## WHAT IS EXPECTED
Your copy of the listing should be exact and should contain no pictures.

## RECORDED DATA
=== Section Start ===
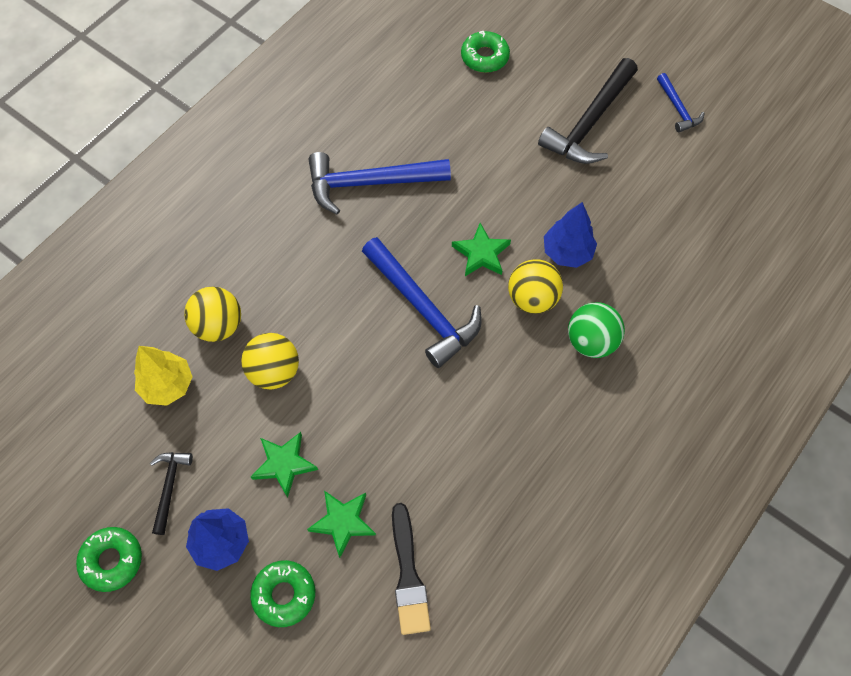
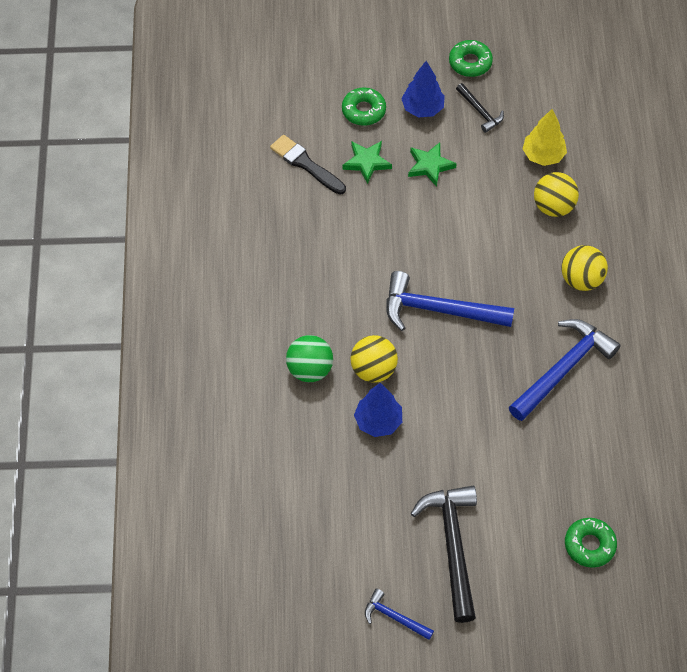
camera: 140 degrees right, 5 degrees down
(274, 371) = (490, 207): yellow ball -> yellow ball (581, 280)
(481, 253) = (436, 376): green star -> none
=== Section End ===
## RESPONSE TO THIS EXERCISE
camera: 140 degrees right, 5 degrees down
(274, 371) = (490, 207): yellow ball -> yellow ball (581, 280)
(481, 253) = (436, 376): green star -> none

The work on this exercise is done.